=== Given records ===

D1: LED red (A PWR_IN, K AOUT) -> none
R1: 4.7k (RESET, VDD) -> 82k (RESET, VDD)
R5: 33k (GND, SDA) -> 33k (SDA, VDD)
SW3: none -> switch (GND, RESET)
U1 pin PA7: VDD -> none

===

[Task instructions]: Quote every entry exactly.

[Answer space]:
D1: LED red (A PWR_IN, K AOUT) -> none
R1: 4.7k (RESET, VDD) -> 82k (RESET, VDD)
R5: 33k (GND, SDA) -> 33k (SDA, VDD)
SW3: none -> switch (GND, RESET)
U1 pin PA7: VDD -> none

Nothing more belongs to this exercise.